> _Exercise details_: Repeat each record exactly as written, and drop any images.

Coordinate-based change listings
○ ○ ○ ○
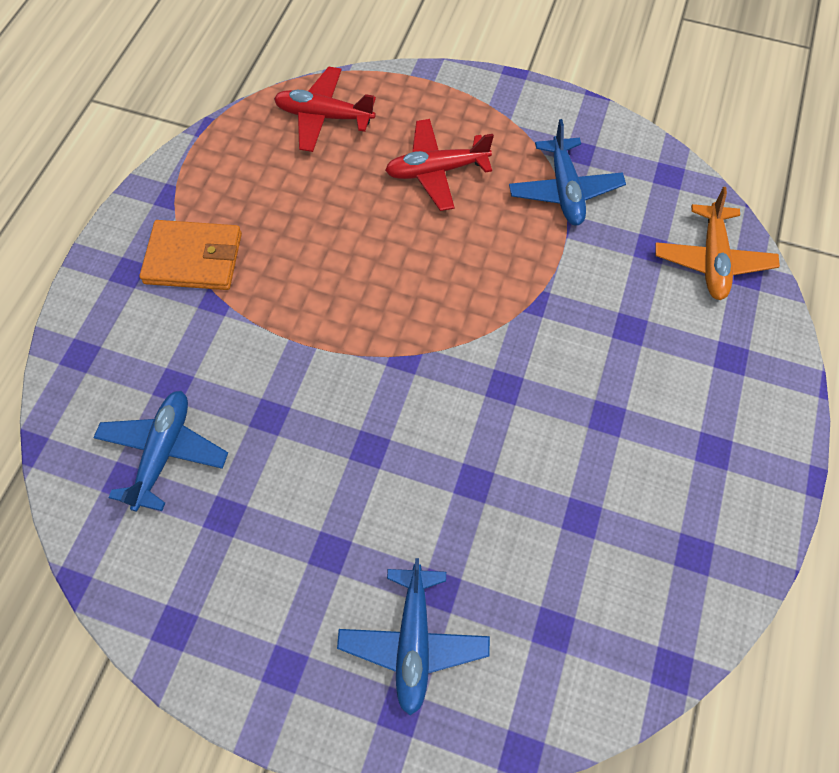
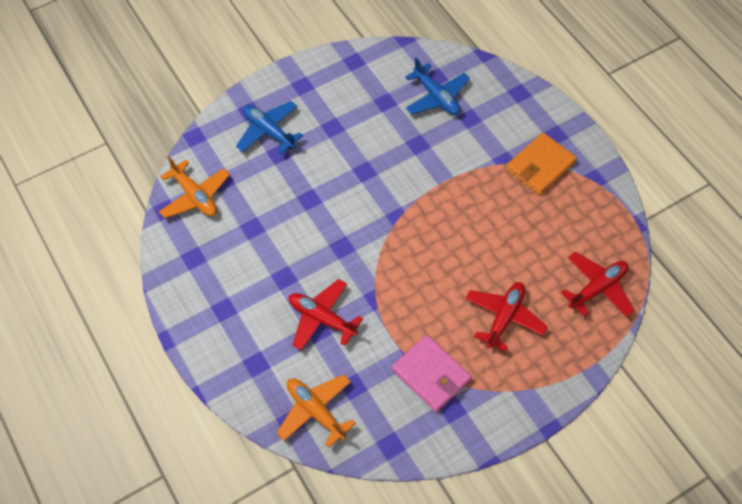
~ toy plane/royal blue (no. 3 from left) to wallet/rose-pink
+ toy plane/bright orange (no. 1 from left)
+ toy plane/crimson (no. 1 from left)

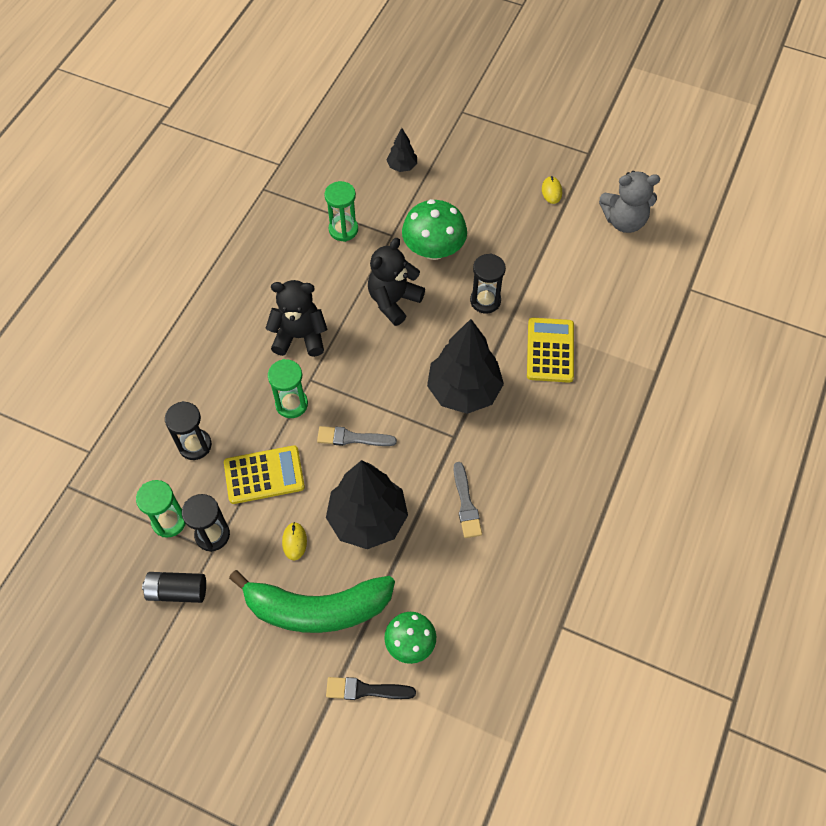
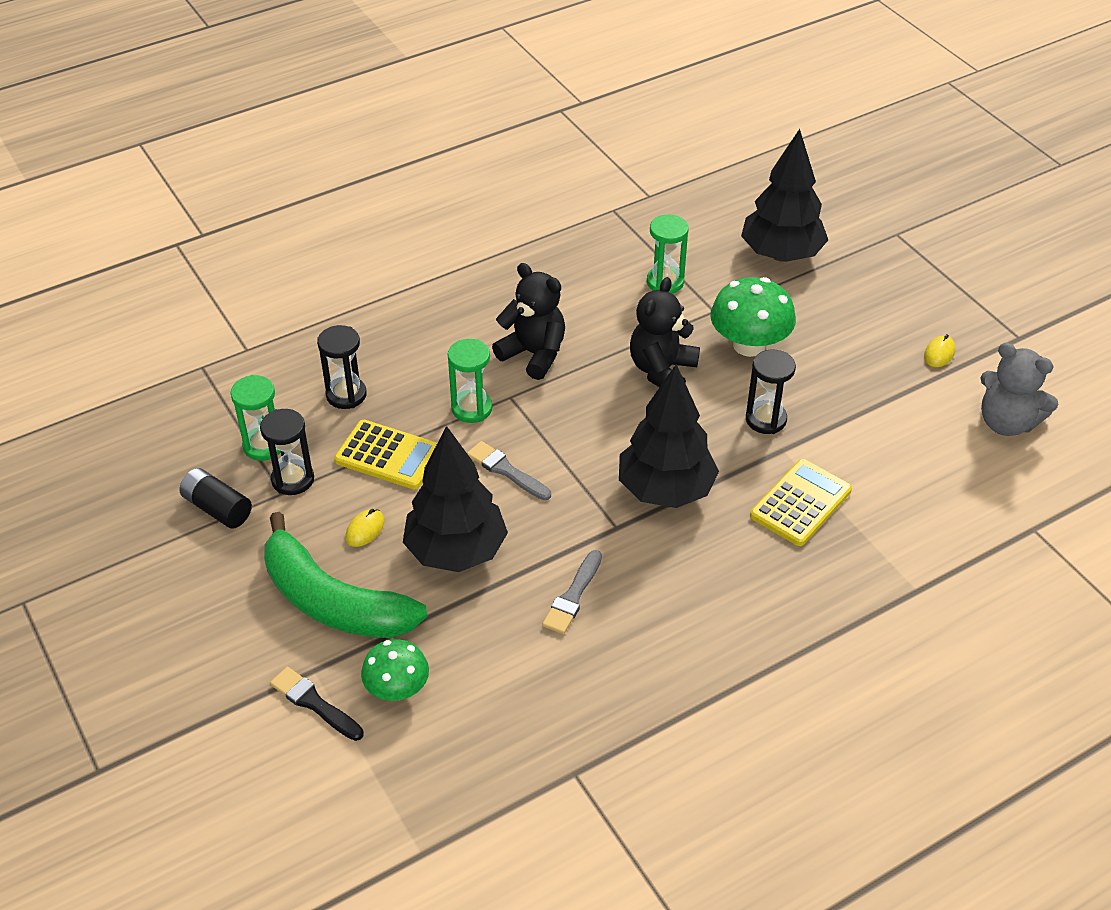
~ teddy/jet-black (no. 2 from left) 45 degrees counterclockwise
~ toy tree/jet-black (no. 2 from left in the first image) x2.13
○ ○ ○ ○
> _Task result_:
~ toy plane/royal blue (no. 3 from left) to wallet/rose-pink
+ toy plane/bright orange (no. 1 from left)
+ toy plane/crimson (no. 1 from left)

~ teddy/jet-black (no. 2 from left) 45 degrees counterclockwise
~ toy tree/jet-black (no. 2 from left in the first image) x2.13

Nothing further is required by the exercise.